Only the lines of the data below from the one with "LCD3 pin SDA: D4 -> D2" through the one with "TFT2 pin SCK: D8 -> D0" are wanted. Repeat them exactly.

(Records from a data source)
● ● ● ●

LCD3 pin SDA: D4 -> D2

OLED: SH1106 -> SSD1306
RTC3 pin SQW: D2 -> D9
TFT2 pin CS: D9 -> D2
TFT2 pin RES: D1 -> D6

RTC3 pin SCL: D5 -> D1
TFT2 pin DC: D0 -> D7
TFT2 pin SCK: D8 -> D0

● ● ● ●

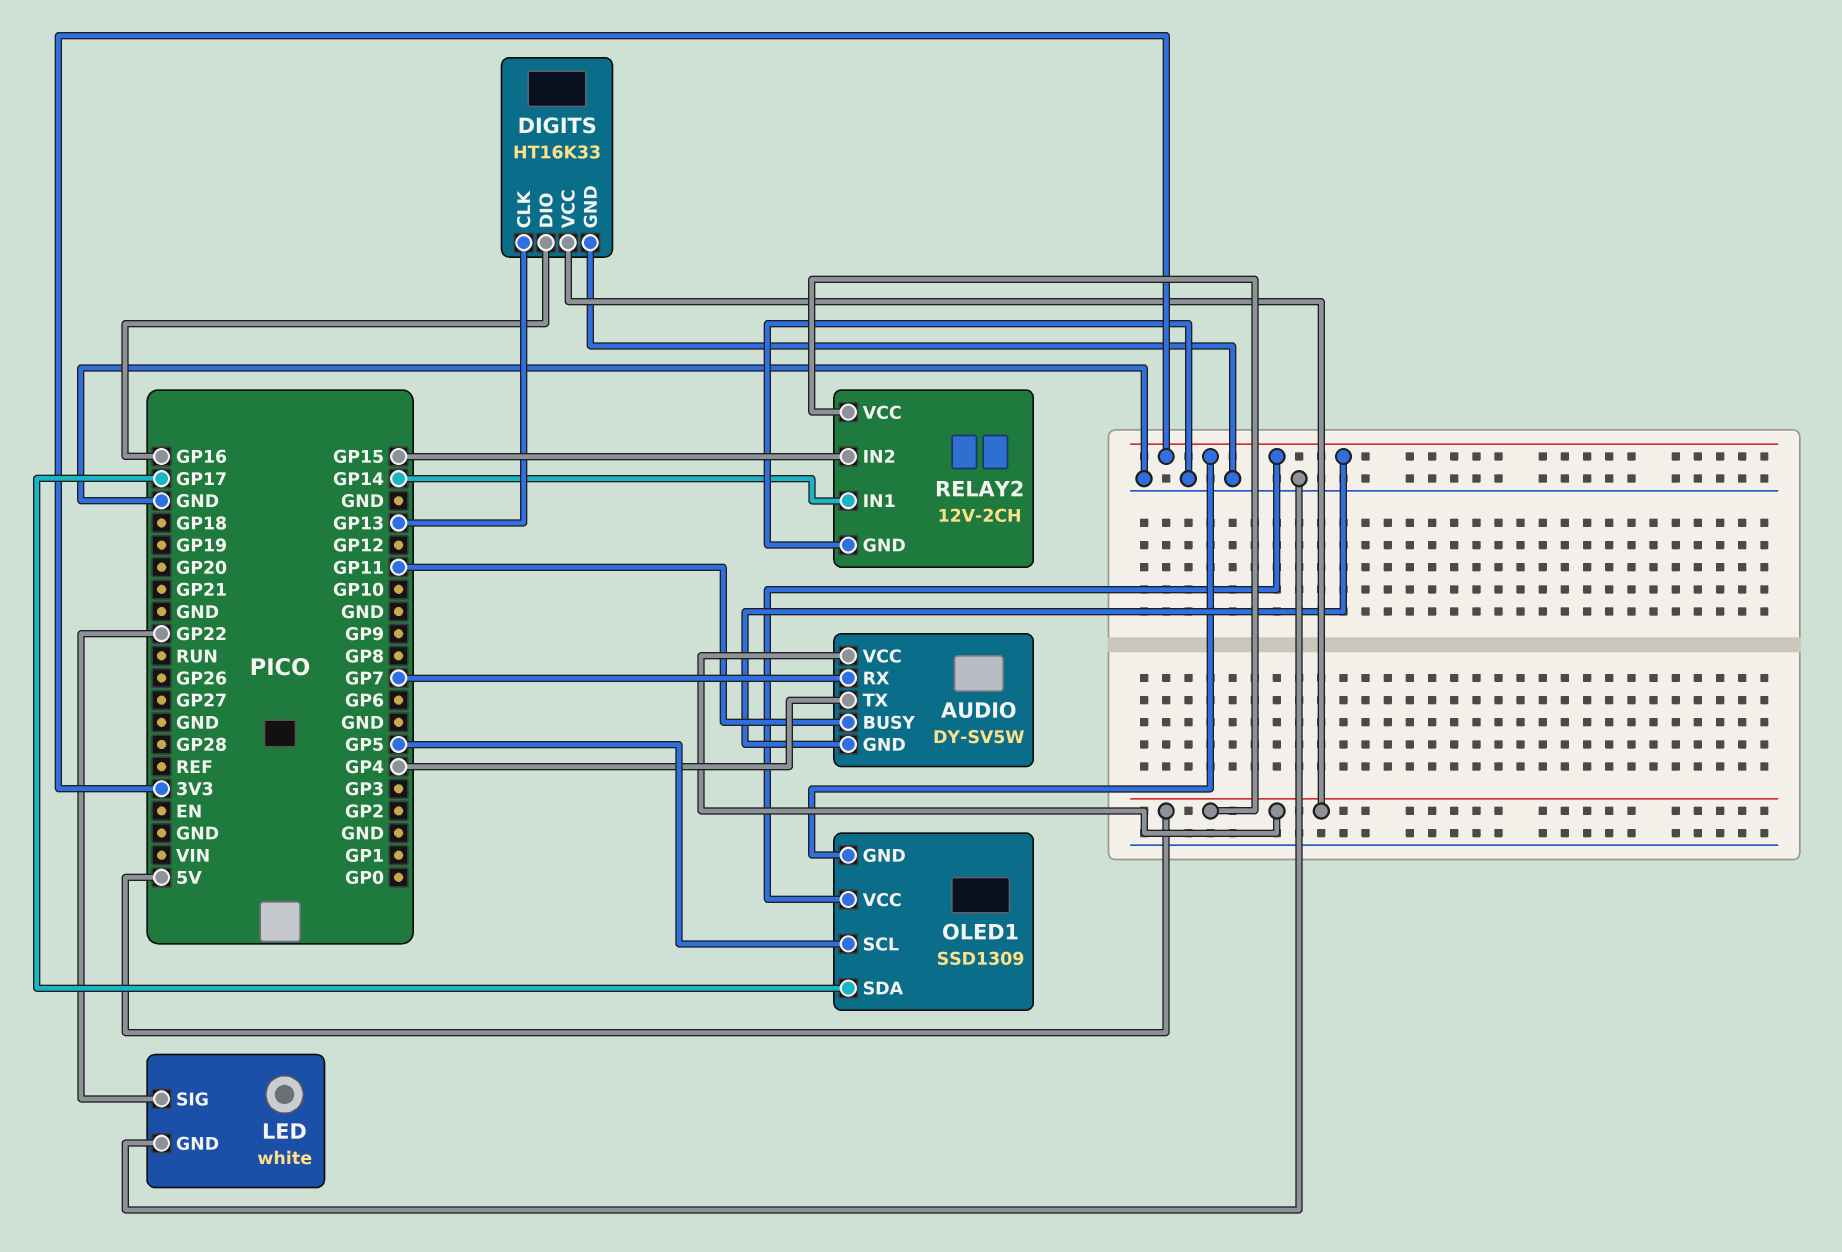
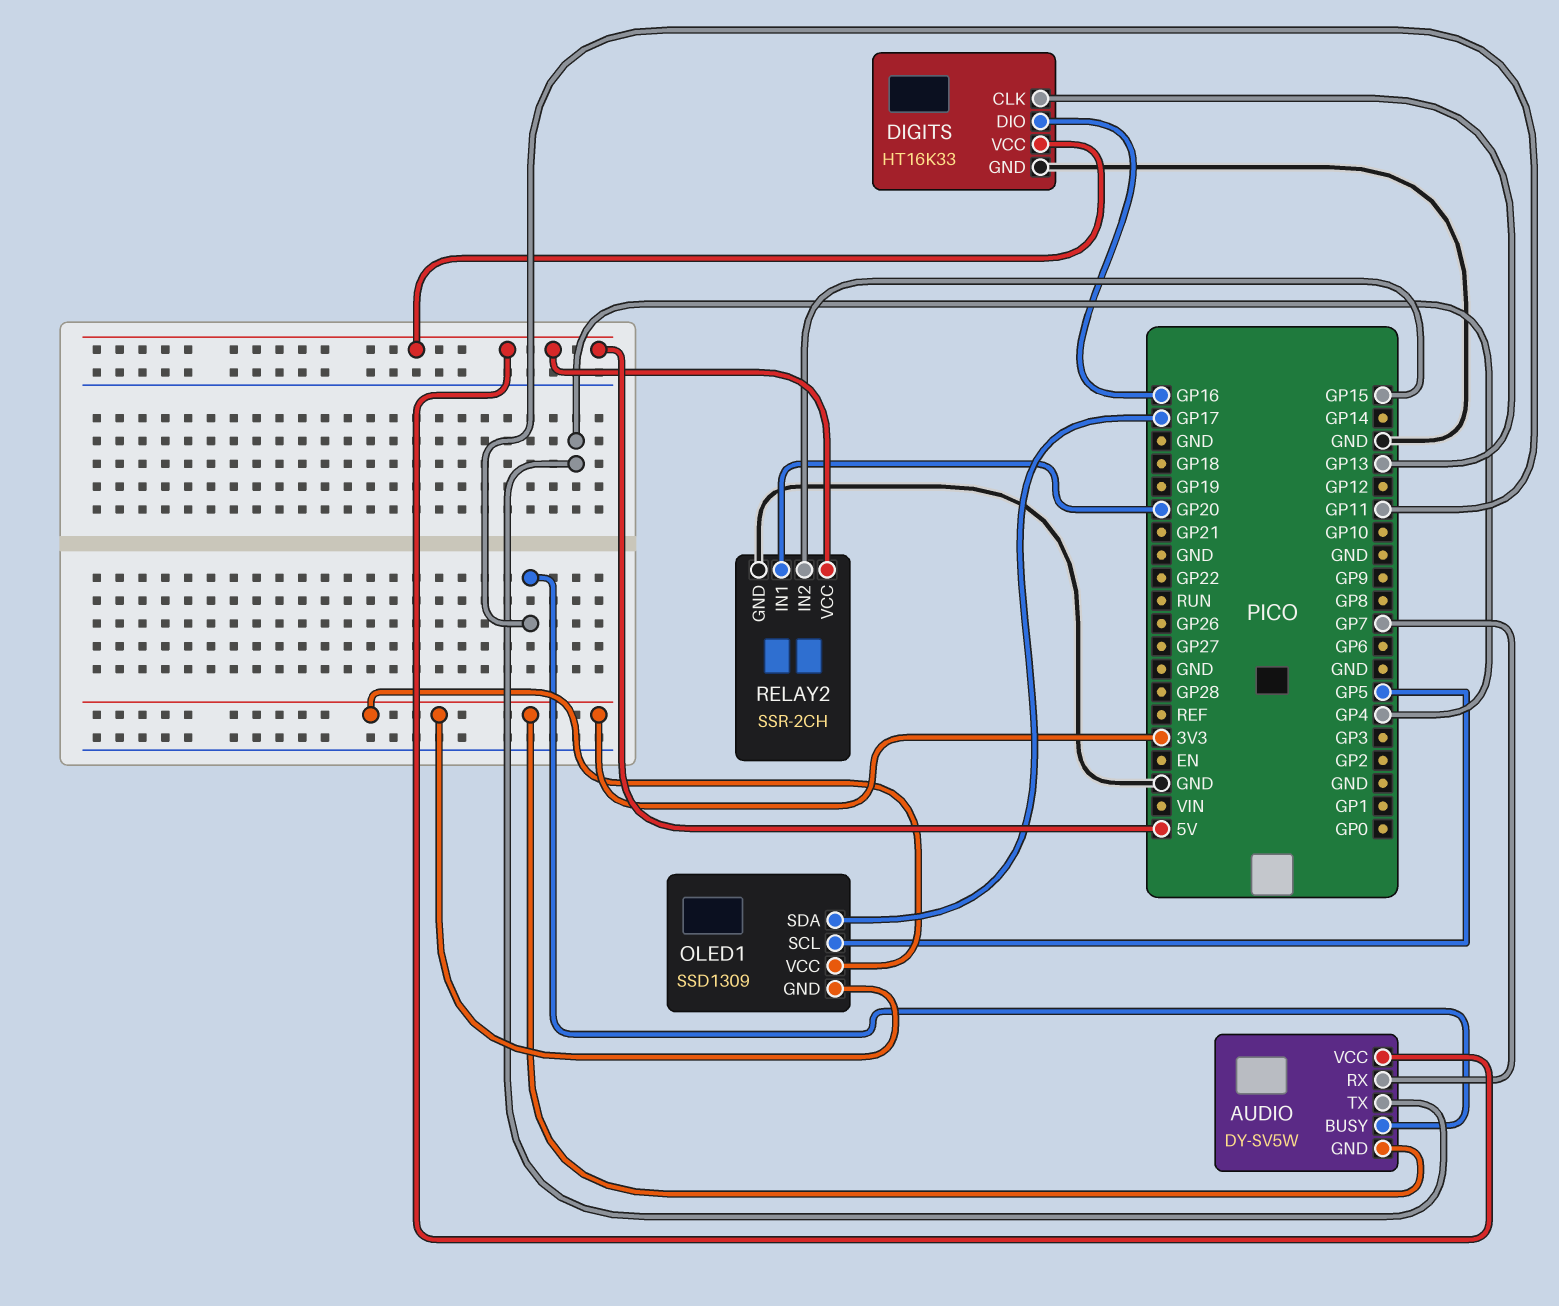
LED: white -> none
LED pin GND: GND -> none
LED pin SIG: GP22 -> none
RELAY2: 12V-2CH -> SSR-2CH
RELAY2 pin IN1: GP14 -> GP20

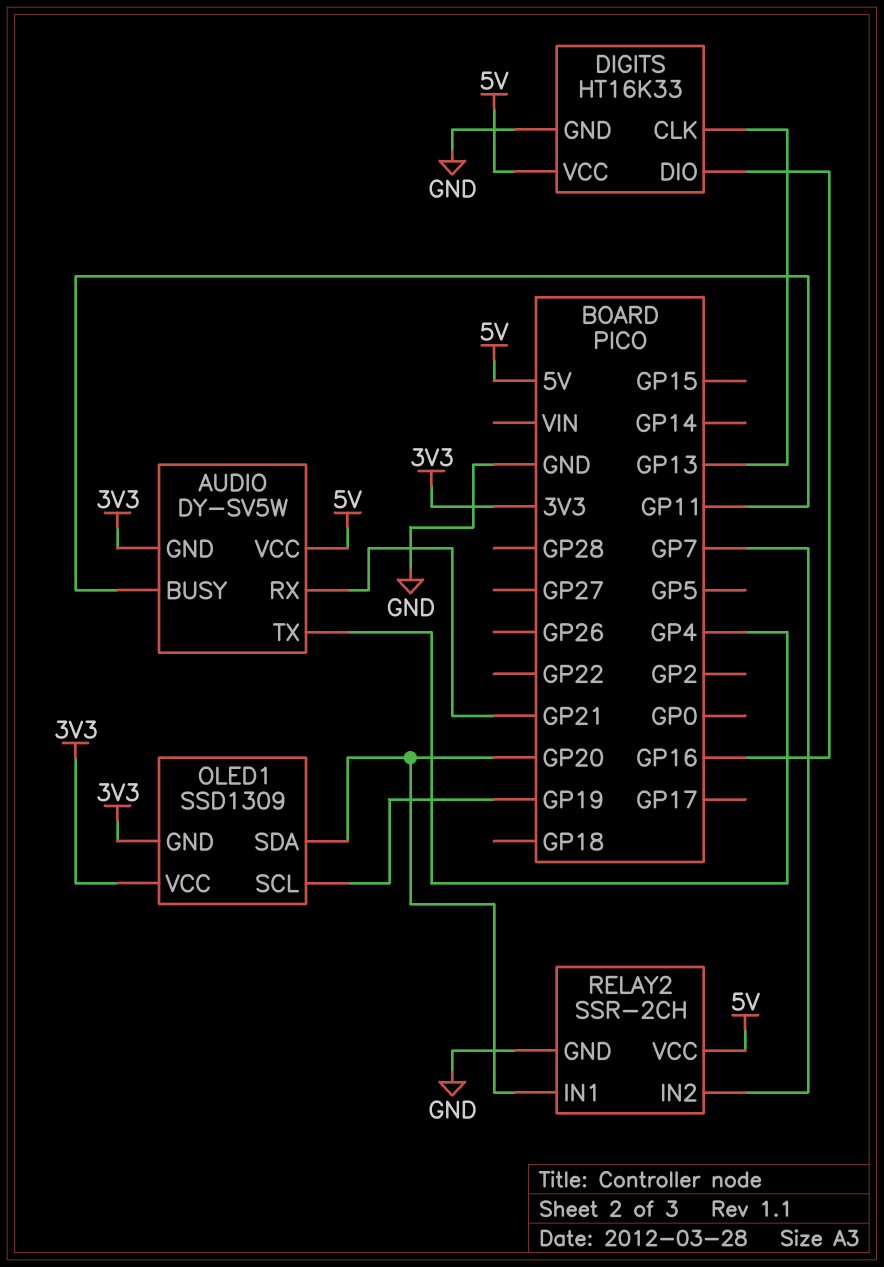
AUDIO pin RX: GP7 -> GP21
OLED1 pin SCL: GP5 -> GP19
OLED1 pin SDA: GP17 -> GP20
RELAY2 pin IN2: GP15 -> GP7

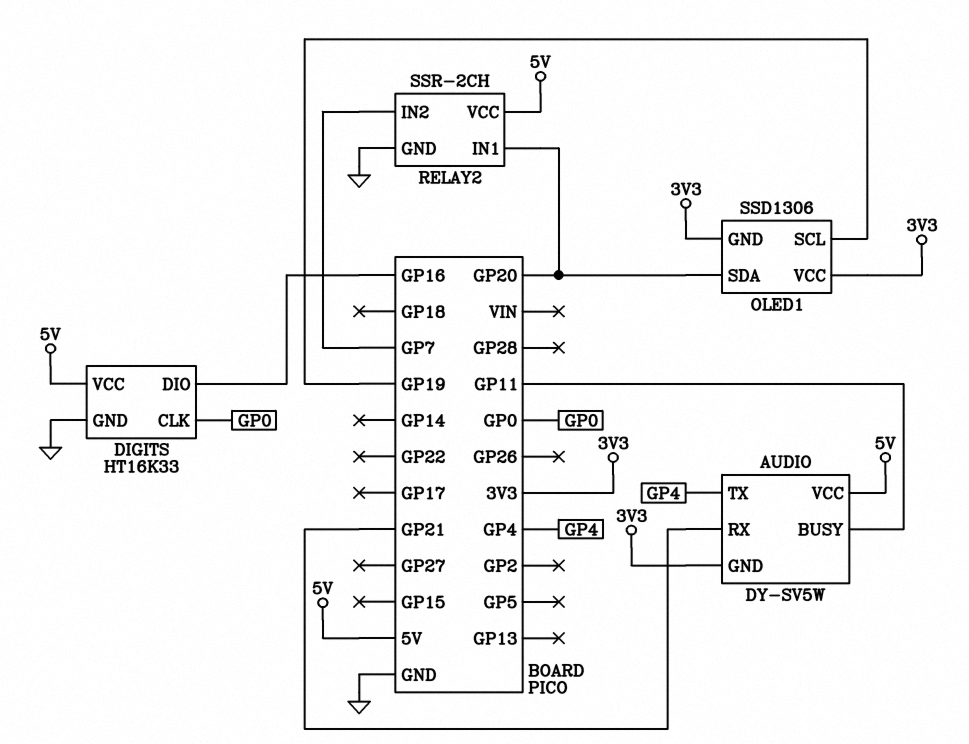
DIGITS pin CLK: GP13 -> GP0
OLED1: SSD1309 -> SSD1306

● ● ● ●

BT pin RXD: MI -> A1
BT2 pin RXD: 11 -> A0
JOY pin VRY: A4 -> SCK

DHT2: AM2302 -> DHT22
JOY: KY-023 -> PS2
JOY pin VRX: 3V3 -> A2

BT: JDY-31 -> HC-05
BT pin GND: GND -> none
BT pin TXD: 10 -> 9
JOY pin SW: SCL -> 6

● ● ● ●

EXERCISE RESULT:
LCD3 pin SDA: D4 -> D2

OLED: SH1106 -> SSD1306
RTC3 pin SQW: D2 -> D9
TFT2 pin CS: D9 -> D2
TFT2 pin RES: D1 -> D6

RTC3 pin SCL: D5 -> D1
TFT2 pin DC: D0 -> D7
TFT2 pin SCK: D8 -> D0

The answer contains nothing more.